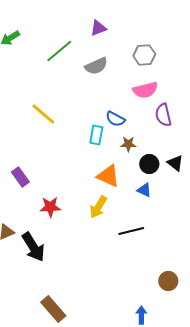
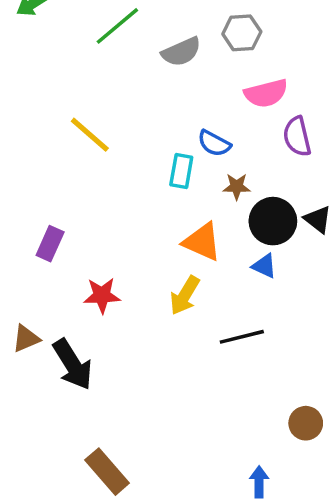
gray hexagon: (144, 55) -> (242, 33), moved
black circle: (149, 164) -> (273, 221), size x1.4
purple rectangle: (20, 177) -> (50, 244), turned 60

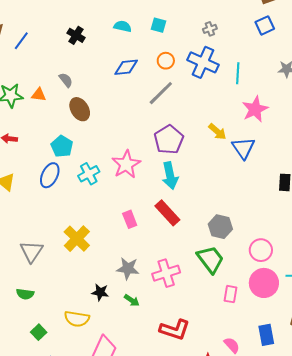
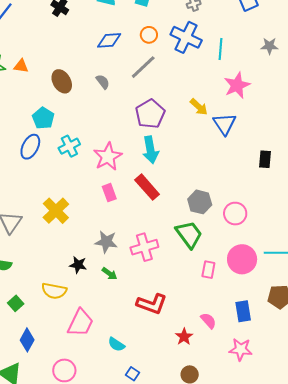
gray semicircle: (66, 80) -> (103, 82), moved
pink star: (126, 164) -> (108, 157), moved
pink circle: (261, 250) -> (235, 214), moved

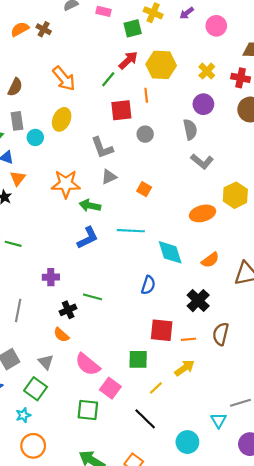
---
== EXERCISE ==
Every line above should be returned word for word, with the pictures left behind.

== TASK RESPONSE ==
gray hexagon: (144, 55) -> (242, 33), moved
black circle: (149, 164) -> (273, 221), size x1.4
purple rectangle: (20, 177) -> (50, 244), turned 60

gray semicircle: (66, 80) -> (103, 82), moved
pink star: (126, 164) -> (108, 157), moved
pink circle: (261, 250) -> (235, 214), moved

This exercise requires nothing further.